====== DATASET EXTRACT ======

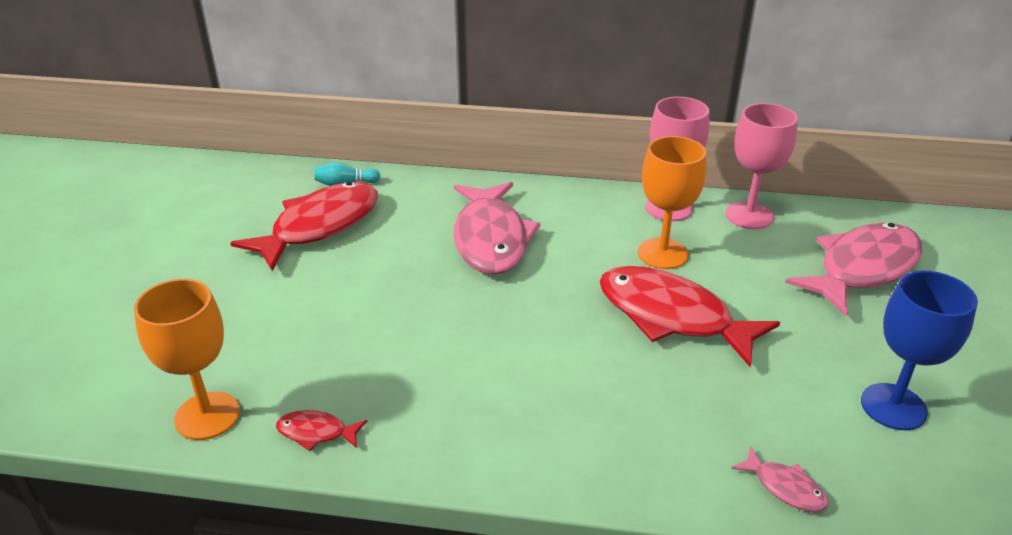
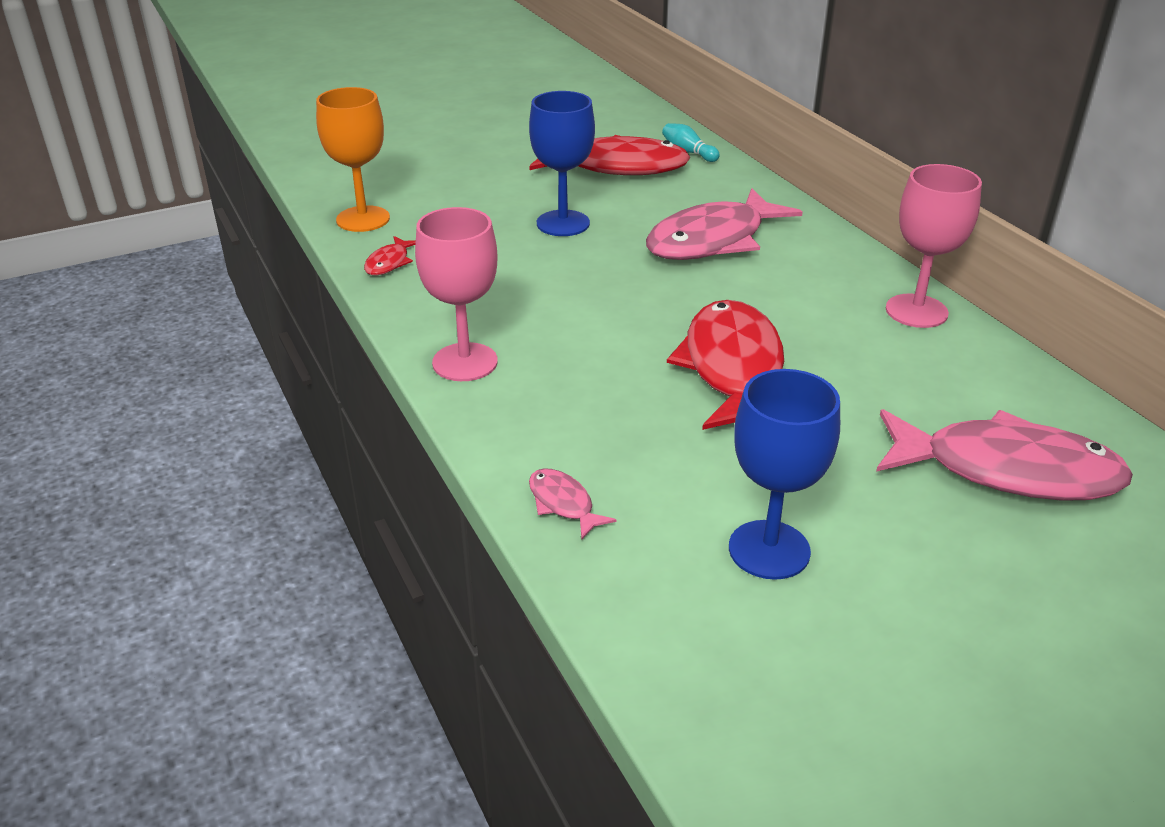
camera: 55 degrees right, 0 degrees up
red fish [276,410,367,451] -> red fish turned 135 degrees counterclockwise [364,236,416,275]
orange goblet [638,136,706,269] -> none
pink goblet [725,103,798,229] -> pink goblet moved to [415,207,498,381]
pink fish [731,447,829,512] -> pink fish turned 135 degrees clockwise [529,468,617,539]
none -> blue goblet [529,91,595,236]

======

**TASK DETAILS**
Give the listing above again in its entirety and exactly; do not include the pictures.

**OUTPUT FOR THIS TASK**
camera: 55 degrees right, 0 degrees up
red fish [276,410,367,451] -> red fish turned 135 degrees counterclockwise [364,236,416,275]
orange goblet [638,136,706,269] -> none
pink goblet [725,103,798,229] -> pink goblet moved to [415,207,498,381]
pink fish [731,447,829,512] -> pink fish turned 135 degrees clockwise [529,468,617,539]
none -> blue goblet [529,91,595,236]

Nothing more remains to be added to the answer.